# Instructions for the task
Pictures must not appear in your answer. Write out exactly the lines from the one with "(295, 351) = (181, 285): red mushroom -> none" through the last line of the entries below.
____________
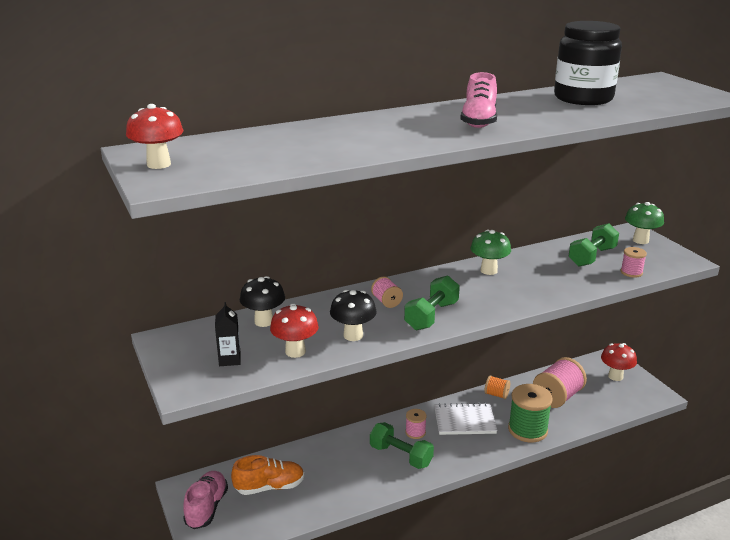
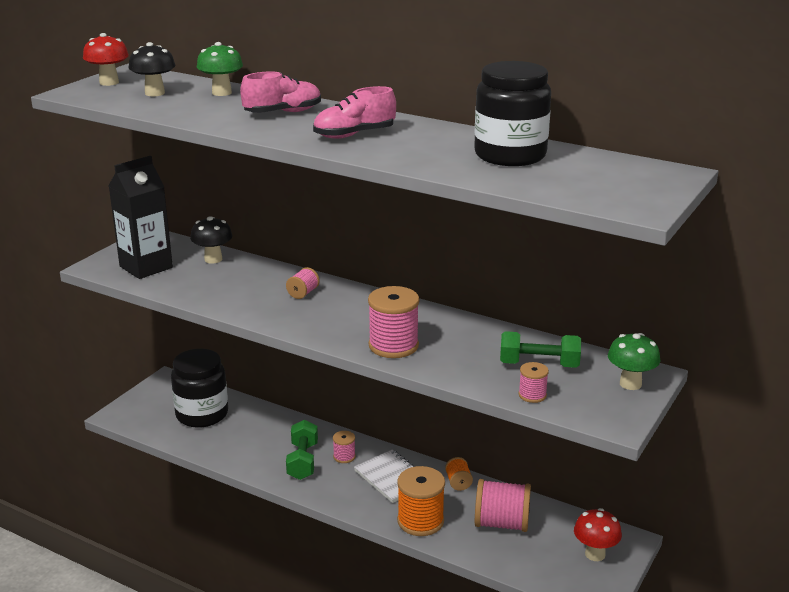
camera: 55 degrees right, 0 degrees up
(206, 508) = (154, 398): pink shoe -> pink shoe (283, 113)
(230, 360) = (146, 267): black carton -> black carton, size x2.13
(269, 487) = (202, 414): orange shoe -> black jar
(295, 351) = (181, 285): red mushroom -> none
(353, 335) = (230, 297): black mushroom -> black mushroom (155, 93)
(431, 316) = (301, 319): green dumbbell -> none
(489, 270) = (426, 320): green mushroom -> green mushroom (222, 93)
(516, 294) = (393, 346): none -> pink spool
(527, 430) = (420, 521): green spool -> orange spool

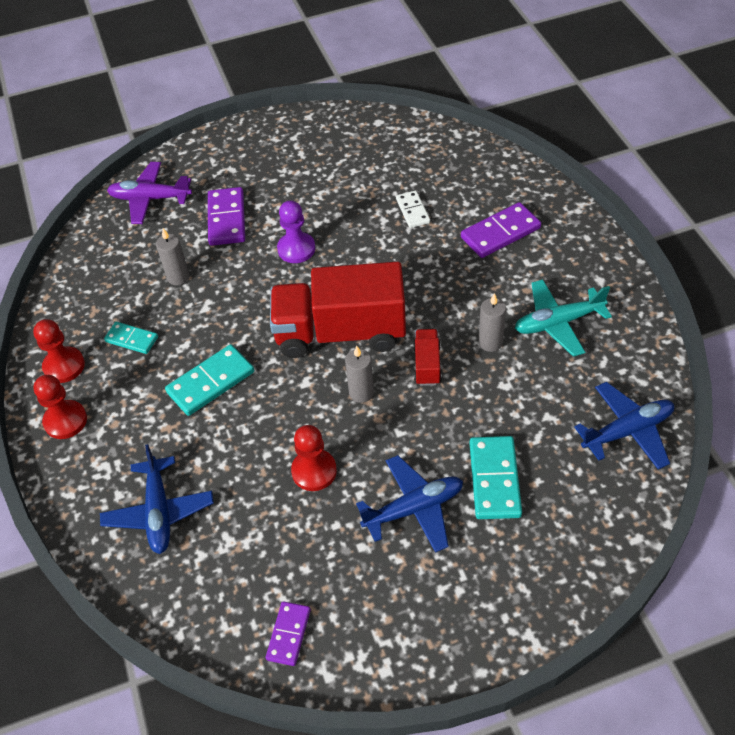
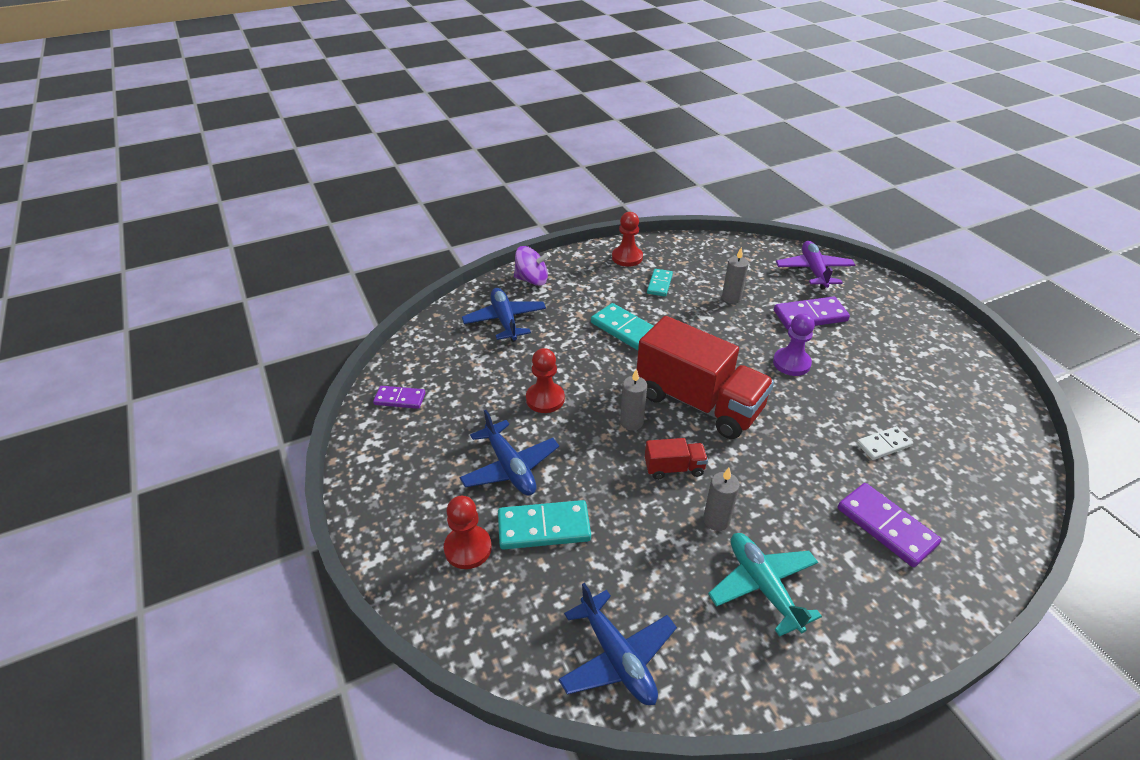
camera: 80 degrees right, 10 degrees down
(65, 421) = (579, 266): red pawn -> red pawn (468, 548)
(78, 477) = (532, 280): none -> purple spinning top
(159, 512) = (505, 320): blue plane -> blue plane turned 90 degrees clockwise
(340, 332) = (698, 402): red truck -> red truck turned 135 degrees clockwise

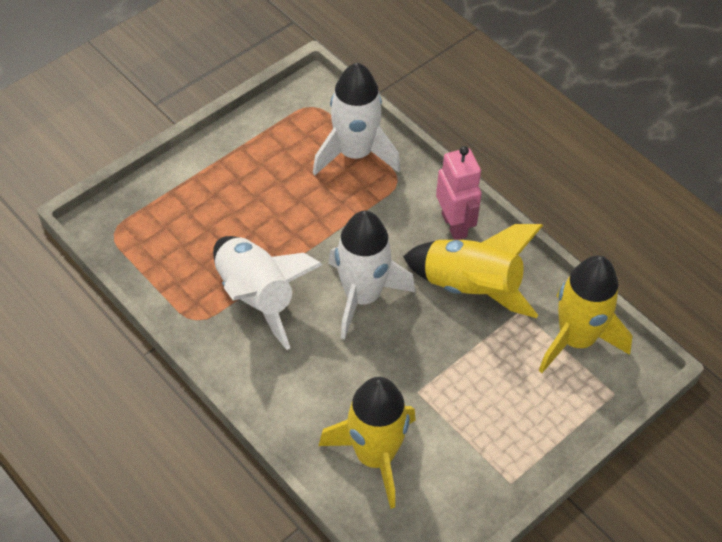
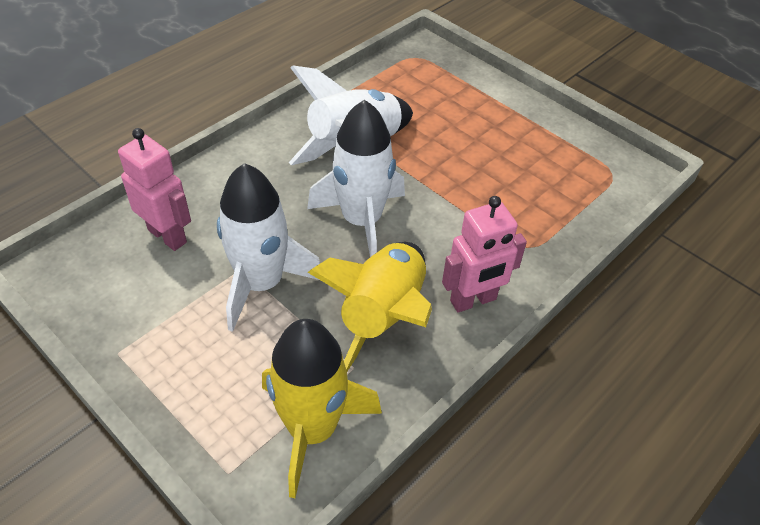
camera: 85 degrees right, 5 degrees down
(355, 153) = (556, 209): white rocket -> white rocket (261, 284)
(375, 456) = (168, 236): yellow rocket -> pink robot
____________
# Expected answer
(295, 351) = (181, 285): red mushroom -> none
(353, 335) = (230, 297): black mushroom -> black mushroom (155, 93)
(431, 316) = (301, 319): green dumbbell -> none
(489, 270) = (426, 320): green mushroom -> green mushroom (222, 93)
(516, 294) = (393, 346): none -> pink spool
(527, 430) = (420, 521): green spool -> orange spool

camera: 80 degrees right, 10 degrees down
(65, 421) = (579, 266): red pawn -> red pawn (468, 548)
(78, 477) = (532, 280): none -> purple spinning top
(159, 512) = (505, 320): blue plane -> blue plane turned 90 degrees clockwise
(340, 332) = (698, 402): red truck -> red truck turned 135 degrees clockwise

camera: 85 degrees right, 5 degrees down
(355, 153) = (556, 209): white rocket -> white rocket (261, 284)
(375, 456) = (168, 236): yellow rocket -> pink robot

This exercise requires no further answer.